** start of Given data **

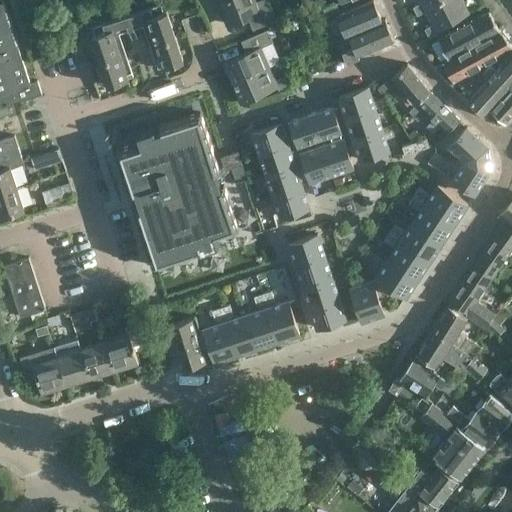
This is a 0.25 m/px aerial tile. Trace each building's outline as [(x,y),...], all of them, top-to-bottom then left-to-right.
[(0,0),(0,45),(17,40),(4,0),(0,0)] [(254,30),(277,20),(269,0),(258,0),(254,2),(253,0),(220,0),(230,24),(249,16),(254,30)] [(335,5),(322,10),(327,21),(339,15),(347,35),(350,34),(388,20),(387,18),(384,19),(375,0),(373,0),(339,14),(335,5)] [(426,6),(438,0),(423,0),(424,1),(415,6),(419,14),(428,9),(426,6)] [(438,0),(426,6),(428,9),(435,23),(426,28),(430,36),(440,31),(438,29),(471,12),(464,0),(438,0)] [(92,35),(96,47),(109,85),(134,76),(119,32),(129,29),(133,41),(138,39),(134,27),(144,24),(159,68),(184,60),(167,10),(160,12),(158,5),(97,25),(99,33),(92,35)] [(450,57),(472,45),(501,28),(491,10),(440,37),(450,57)] [(359,54),(396,39),(388,20),(350,34),(356,48),(344,53),(348,63),(361,58),(359,54)] [(452,82),(462,92),(468,86),(459,78),(504,54),(507,58),(511,50),(511,41),(502,29),(501,28),(472,45),(450,57),(437,65),(452,82)] [(234,81),(270,65),(262,46),(274,41),(268,29),(257,34),(261,45),(225,61),(234,81)] [(43,92),(38,78),(30,81),(17,40),(0,45),(0,104),(9,101),(10,103),(43,92)] [(492,108),(511,85),(511,50),(507,58),(470,99),(486,115),(492,108)] [(416,102),(417,101),(418,101),(431,90),(409,62),(393,74),(416,102)] [(281,91),(283,90),(293,85),(288,75),(277,80),(270,65),(234,81),(242,101),(279,86),(281,91)] [(380,85),(384,92),(393,86),(387,79),(380,85)] [(348,116),(377,106),(370,85),(341,94),(348,116)] [(511,85),(492,108),(506,123),(511,116),(511,85)] [(461,118),(431,90),(418,101),(448,131),(461,118)] [(317,124),(321,136),(342,129),(334,104),(313,111),(317,124)] [(377,106),(348,116),(355,137),(384,128),(377,106)] [(220,171),(201,111),(195,113),(194,114),(160,125),(154,127),(136,133),(120,138),(123,147),(117,149),(132,194),(135,193),(139,205),(136,206),(155,265),(196,252),(195,249),(200,247),(201,250),(219,244),(216,235),(239,228),(224,182),(221,183),(217,172),(220,171)] [(321,136),(317,124),(313,111),(291,119),(299,143),(321,136)] [(261,152),(290,143),(282,121),(254,131),(261,152)] [(450,144),(467,159),(491,156),(489,145),(468,125),(450,144)] [(355,137),(362,159),(391,149),(384,128),(355,137)] [(0,166),(23,159),(15,134),(0,139),(0,138),(0,166)] [(323,144),(333,173),(354,166),(345,137),(323,144)] [(403,145),(406,153),(431,145),(428,137),(403,145)] [(290,143),(261,152),(268,173),(296,164),(290,143)] [(333,173),(323,144),(302,151),(311,180),(333,173)] [(36,168),(63,159),(60,148),(32,157),(36,168)] [(243,163),(239,150),(222,156),(226,169),(243,163)] [(491,156),(467,159),(454,178),(476,192),(492,168),(491,156)] [(296,164),(268,173),(275,194),(303,185),(296,164)] [(0,192),(18,186),(11,165),(0,168),(0,192)] [(47,202),(75,193),(71,181),(43,191),(47,202)] [(415,193),(457,221),(469,202),(439,182),(432,194),(420,186),(415,193)] [(303,185),(275,194),(282,216),(311,206),(303,185)] [(18,186),(0,192),(0,217),(26,209),(18,186)] [(457,221),(415,193),(410,201),(422,209),(415,220),(444,239),(457,221)] [(507,217),(511,220),(511,196),(500,211),(507,217)] [(511,220),(507,217),(451,298),(469,310),(478,298),(511,249),(511,220)] [(391,230),(432,258),(444,239),(415,220),(408,230),(396,223),(391,230)] [(432,258),(391,230),(386,238),(397,246),(390,257),(420,276),(432,258)] [(298,263),(327,254),(319,232),(291,242),(298,263)] [(327,254),(298,263),(305,284),(334,275),(327,254)] [(46,308),(30,257),(5,265),(21,316),(46,308)] [(391,296),(396,288),(407,295),(420,276),(390,257),(376,278),(391,296)] [(334,275),(305,284),(312,305),(340,296),(334,275)] [(386,312),(386,311),(382,299),(391,296),(376,278),(352,286),(364,319),(386,312)] [(264,293),(279,340),(301,333),(289,299),(277,304),(272,290),(264,293)] [(247,313),(258,347),(279,340),(264,293),(255,296),(259,309),(247,313)] [(340,296),(312,305),(319,327),(348,317),(340,296)] [(478,298),(469,310),(469,315),(486,326),(493,317),(497,312),(478,298)] [(222,307),(237,354),(258,347),(247,313),(235,317),(231,304),(222,307)] [(96,305),(73,312),(77,326),(100,319),(96,305)] [(467,351),(468,350),(476,340),(468,335),(469,333),(461,327),(468,317),(449,305),(434,329),(467,351)] [(237,354),(222,307),(213,310),(217,323),(204,328),(216,361),(237,354)] [(75,327),(71,315),(64,318),(67,329),(75,327)] [(182,368),(207,360),(192,316),(168,324),(182,368)] [(505,328),(493,317),(486,326),(498,336),(505,328)] [(106,340),(115,370),(139,362),(135,350),(151,345),(144,321),(142,321),(143,323),(127,328),(129,333),(106,340)] [(37,328),(39,336),(50,332),(48,324),(37,328)] [(467,351),(434,329),(418,353),(437,365),(443,356),(458,365),(461,361),(465,365),(474,355),(468,350),(467,351)] [(81,348),(90,377),(115,370),(106,340),(81,348)] [(33,382),(39,381),(42,391),(67,384),(58,355),(55,346),(21,356),(24,367),(28,366),(33,382)] [(90,377),(81,348),(58,355),(67,384),(90,377)] [(488,367),(474,356),(466,366),(479,377),(488,367)] [(398,392),(407,380),(427,393),(440,375),(415,358),(403,377),(399,378),(392,388),(398,392)] [(490,382),(498,389),(511,402),(511,374),(511,375),(504,368),(500,370),(492,378),(490,382)] [(459,383),(456,380),(450,376),(450,377),(447,380),(442,388),(451,394),(459,383)] [(478,408),(501,427),(511,413),(511,407),(491,391),(478,408)] [(434,455),(462,477),(486,446),(458,424),(457,426),(453,422),(455,419),(440,407),(430,419),(450,434),(434,455)] [(501,427),(478,408),(465,425),(489,443),(501,427)] [(411,482),(421,490),(440,505),(460,480),(441,465),(432,477),(422,468),(411,482)] [(390,473),(380,484),(395,496),(404,485),(390,473)] [(388,511),(435,511),(439,507),(410,484),(388,511)]
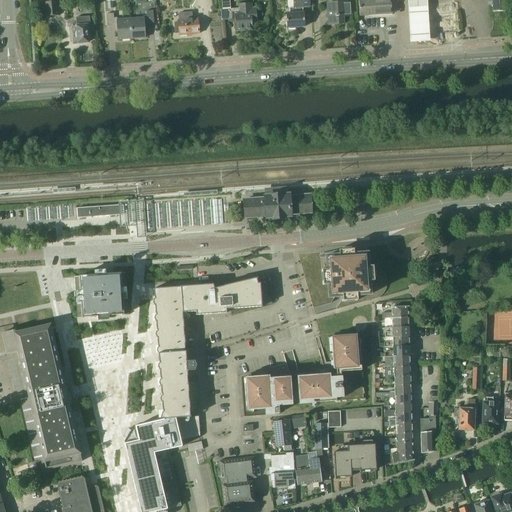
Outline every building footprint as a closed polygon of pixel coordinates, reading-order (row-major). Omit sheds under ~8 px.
[(301,14),(300,8),(309,7),(308,0),(292,0),(293,8),(289,9),(290,14),(285,15),(287,29),(289,28),(289,30),(294,29),(294,28),(304,27),(303,13),(301,14)] [(338,0),(338,3),(326,4),(328,26),(344,25),(343,18),(352,17),(351,2),(350,2),(349,0),(338,0)] [(358,0),(359,17),(391,15),(389,0),(358,0)] [(426,0),(406,0),(409,44),(430,43),(426,0)] [(505,12),(504,0),(491,0),(492,13),(505,12)] [(58,16),(57,2),(43,3),(44,17),(58,16)] [(251,23),(256,22),(255,8),(251,9),(251,4),(238,5),(238,9),(227,10),(228,20),(234,20),(235,32),(252,30),(251,23)] [(129,20),(131,40),(144,39),(143,25),(153,24),(152,11),(145,12),(146,17),(142,18),(142,19),(129,20)] [(178,36),(199,35),(198,19),(191,20),(191,13),(178,14),(178,21),(177,21),(178,36)] [(117,41),(131,40),(129,20),(117,21),(117,19),(113,19),(113,14),(106,15),(106,27),(116,27),(117,41)] [(74,27),(72,27),(73,44),(88,43),(86,26),(90,26),(89,17),(75,18),(76,22),(73,23),(74,27)] [(290,215),(310,213),(309,196),(288,197),(288,196),(264,197),(264,199),(244,201),(245,218),(265,217),(266,219),(272,218),(272,220),(282,219),(282,217),(290,217),(290,215)] [(119,206),(118,206),(76,209),(77,219),(119,216),(119,206)] [(326,270),(321,271),(322,286),(327,285),(328,298),(339,298),(342,297),(342,302),(357,301),(356,296),(370,295),(369,282),(374,282),(372,267),(368,267),(367,254),(353,255),(353,250),(338,251),(338,256),(326,257),(326,270)] [(126,273),(74,277),(74,278),(75,278),(78,318),(77,319),(129,315),(128,315),(125,274),(126,274),(126,273)] [(158,364),(157,367),(159,371),(163,420),(135,427),(135,428),(133,428),(131,431),(128,429),(123,437),(126,439),(124,442),(125,444),(124,444),(140,511),(166,511),(166,510),(181,506),(168,450),(182,447),(180,441),(200,437),(198,416),(190,417),(186,372),(195,371),(196,366),(194,362),(186,362),(186,361),(185,352),(182,313),(196,312),(196,316),(226,314),(226,310),(262,307),(260,284),(258,284),(256,278),(214,289),(213,285),(153,289),(159,364),(158,364)] [(3,338),(0,339),(13,394),(19,393),(20,401),(24,400),(39,462),(43,461),(45,470),(50,469),(51,470),(52,472),(53,472),(55,472),(88,464),(76,412),(81,411),(64,339),(54,342),(51,330),(48,331),(41,300),(4,308),(10,332),(2,334),(3,338)] [(421,307),(419,307),(419,314),(425,314),(426,321),(437,320),(437,313),(430,313),(430,307),(429,307),(428,303),(421,303),(421,307)] [(392,313),(382,314),(382,319),(392,319),(408,318),(408,307),(403,307),(396,308),(391,308),(392,313)] [(392,323),(384,323),(384,328),(392,328),(409,328),(408,318),(392,319),(392,323)] [(384,338),(392,338),(409,337),(409,328),(392,328),(392,333),(384,333),(384,338)] [(300,403),(336,401),(363,399),(359,341),(355,341),(355,336),(331,338),(333,369),(328,370),(328,373),(298,376),(300,403)] [(384,343),(379,343),(379,347),(384,347),(384,348),(392,347),(409,347),(409,342),(409,337),(392,338),(384,338),(384,343)] [(384,357),(393,357),(409,356),(409,347),(392,347),(393,352),(384,353),(384,357)] [(409,356),(393,357),(393,363),(390,363),(390,364),(384,365),(384,368),(384,369),(393,369),(410,366),(409,356)] [(384,380),(393,380),(393,378),(410,376),(410,366),(393,369),(393,373),(387,373),(387,376),(384,376),(384,380)] [(480,369),(472,368),(471,390),(479,390),(480,369)] [(267,377),(244,379),(246,410),(265,409),(266,415),(279,414),(278,405),(291,404),(289,376),(273,377),(273,375),(267,376),(267,377)] [(393,380),(394,388),(410,385),(410,376),(393,378),(393,380)] [(410,385),(394,388),(394,392),(389,392),(389,393),(375,394),(375,398),(394,398),(394,397),(411,394),(410,385)] [(394,397),(394,398),(394,406),(411,404),(411,394),(394,397)] [(511,394),(504,394),(503,416),(510,416),(510,417),(511,418),(511,394)] [(419,420),(420,433),(432,432),(435,432),(434,416),(437,416),(437,404),(440,404),(440,397),(429,397),(429,403),(428,403),(428,419),(419,420)] [(500,399),(492,398),(492,397),(491,398),(484,398),(484,397),(483,397),(483,405),(482,407),(482,411),(483,412),(482,423),(496,423),(497,404),(499,404),(500,399)] [(473,431),(473,410),(473,400),(467,400),(467,409),(458,409),(458,410),(453,410),(453,417),(457,418),(457,430),(473,431)] [(411,413),(411,404),(394,406),(394,411),(390,411),(390,413),(384,413),(384,417),(395,417),(395,416),(411,413)] [(340,428),(340,412),(327,412),(328,428),(340,428)] [(411,423),(411,413),(395,416),(395,417),(395,420),(389,420),(389,423),(384,423),(384,427),(395,427),(395,425),(411,423)] [(305,428),(304,415),(290,417),(292,429),(305,428)] [(274,422),(277,447),(283,446),(284,451),(291,450),(287,420),(274,422)] [(411,423),(395,425),(395,427),(395,431),(389,431),(389,433),(384,433),(384,436),(395,436),(395,435),(412,432),(411,423)] [(326,425),(313,425),(315,450),(328,449),(326,427),(326,425)] [(395,439),(388,440),(388,446),(396,444),(412,442),(412,435),(412,432),(395,435),(395,436),(395,439)] [(432,432),(420,433),(421,454),(432,452),(432,432)] [(201,442),(186,445),(187,445),(187,449),(188,453),(203,450),(201,442)] [(396,449),(388,450),(388,451),(388,455),(396,454),(412,451),(412,448),(412,442),(396,444),(396,449)] [(333,453),(335,478),(351,477),(351,472),(376,471),(374,445),(347,447),(347,452),(333,453)] [(412,451),(396,454),(388,455),(384,456),(385,465),(413,461),(412,451)] [(288,489),(294,489),(294,479),(292,479),(292,473),(293,473),(292,453),(285,454),(285,456),(270,457),(271,461),(271,468),(268,468),(269,482),(274,482),(274,483),(272,483),(272,494),(282,494),(281,488),(287,488),(288,489)] [(307,455),(293,457),(297,485),(309,483),(306,466),(309,465),(308,460),(307,455)] [(252,483),(257,482),(253,457),(219,461),(224,506),(254,502),(252,483)] [(318,459),(308,460),(309,465),(306,466),(309,483),(322,481),(318,459)] [(97,511),(92,489),(85,491),(82,479),(58,484),(65,511),(97,511)] [(500,495),(506,511),(511,509),(511,493),(501,497),(501,495),(500,495)] [(505,511),(506,511),(500,495),(491,498),(493,505),(492,506),(494,511),(505,511)] [(490,511),(488,502),(487,502),(486,499),(479,502),(480,504),(474,505),(476,511),(490,511)]
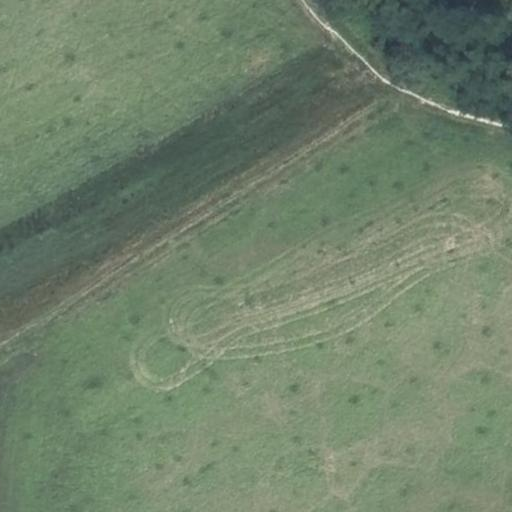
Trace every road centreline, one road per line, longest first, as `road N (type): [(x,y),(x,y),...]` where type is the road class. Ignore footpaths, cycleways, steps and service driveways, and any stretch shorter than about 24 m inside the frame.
road 1 (track): [(511,119),(416,85),(0,352)]
road 2 (track): [(315,0),(416,85)]
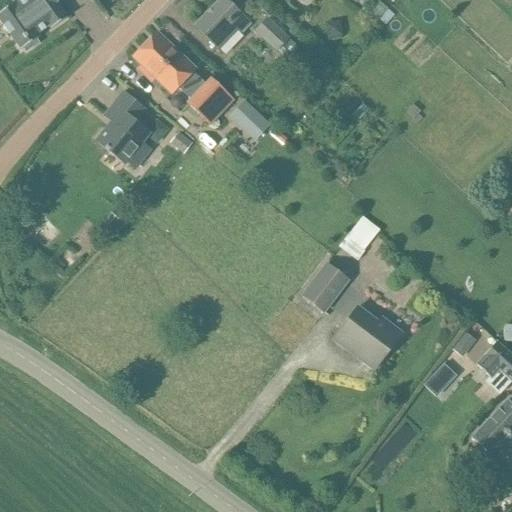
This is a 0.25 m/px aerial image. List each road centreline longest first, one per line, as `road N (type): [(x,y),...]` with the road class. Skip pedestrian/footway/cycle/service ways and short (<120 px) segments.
road 1 (secondary): [(0,347),(240,511)]
road 2 (residential): [(0,163),(159,0)]
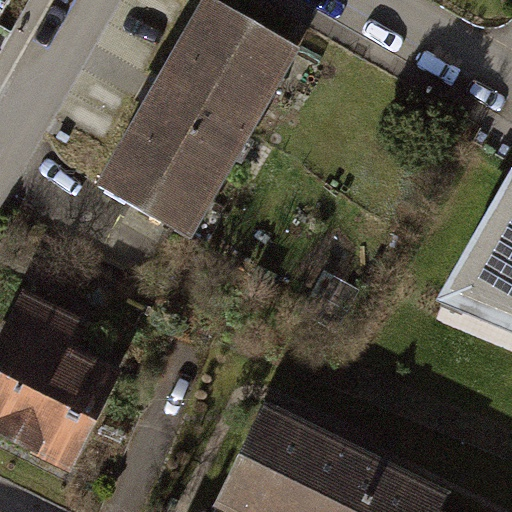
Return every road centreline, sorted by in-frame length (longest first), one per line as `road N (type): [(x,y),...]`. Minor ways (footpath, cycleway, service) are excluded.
road 1 (residential): [(0,166),(96,0)]
road 2 (residential): [(375,0),(511,81)]
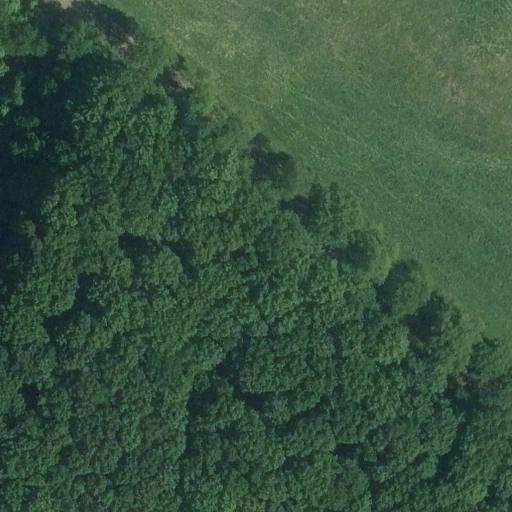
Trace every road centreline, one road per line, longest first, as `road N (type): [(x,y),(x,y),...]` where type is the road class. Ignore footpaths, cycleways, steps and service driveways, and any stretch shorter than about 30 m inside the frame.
road 1 (unclassified): [(58,0),(511,404)]
road 2 (track): [(0,285),(94,31)]
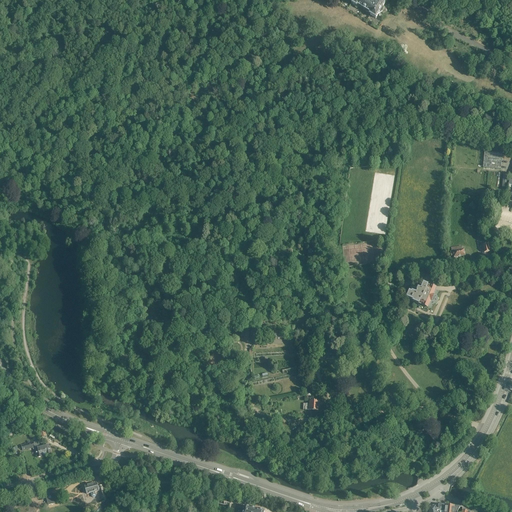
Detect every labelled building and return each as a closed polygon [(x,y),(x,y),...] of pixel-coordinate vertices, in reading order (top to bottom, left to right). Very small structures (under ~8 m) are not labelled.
[(352,0),(351,3),(357,7),(357,6),(370,14),(370,15),(376,19),(378,14),(381,13),(383,10),(382,8),(385,4),(379,0),(378,1),(376,0),(352,0)] [(484,152),(483,167),(500,169),(502,153),(484,152)] [(465,257),(464,250),(461,250),(461,247),(451,248),(452,252),(451,252),(451,257),(454,256),(454,258),(465,257)] [(433,296),(435,290),(430,288),(430,289),(427,288),(427,287),(423,285),(422,288),(418,286),(417,289),(412,287),(407,299),(413,301),(413,302),(418,305),(419,306),(421,307),(423,307),(428,309),(430,303),(431,303),(433,302),(434,299),(433,297),(433,296)] [(242,327),(240,327),(239,336),(241,336),(241,337),(249,338),(250,328),(242,327)] [(310,404),(309,404),(306,404),(306,407),(305,407),(305,410),(318,411),(318,408),(319,408),(319,405),(319,402),(310,402),(310,404)] [(42,456),(39,446),(38,442),(34,443),(34,442),(21,445),(22,451),(32,448),(33,450),(35,449),(35,451),(36,451),(37,457),(42,456)] [(91,493),(92,497),(92,498),(93,498),(95,497),(96,497),(96,496),(95,492),(99,491),(97,484),(85,487),(87,494),(91,493)] [(48,505),(56,503),(53,494),(46,496),(48,505)] [(230,503),(222,502),(222,501),(218,500),(216,508),(229,511),(230,503)]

** end of Given data **

Aim: Rewrite the lines from the one containing "This is a 0.25 m/px aerial image." through the one containing "road 2 (residential): [(0,163),(159,0)]", putting "center line" in place of "centreline" and leaving everything else as it is.

Finished task:
This is a 0.25 m/px aerial image. List each road center line longest first, one per line, as `road N (type): [(x,y),...]` with the road class. Skip pedestrian/footway/cycle/service ways and short (<120 px) segments.
road 1 (secondary): [(0,347),(240,511)]
road 2 (residential): [(0,163),(159,0)]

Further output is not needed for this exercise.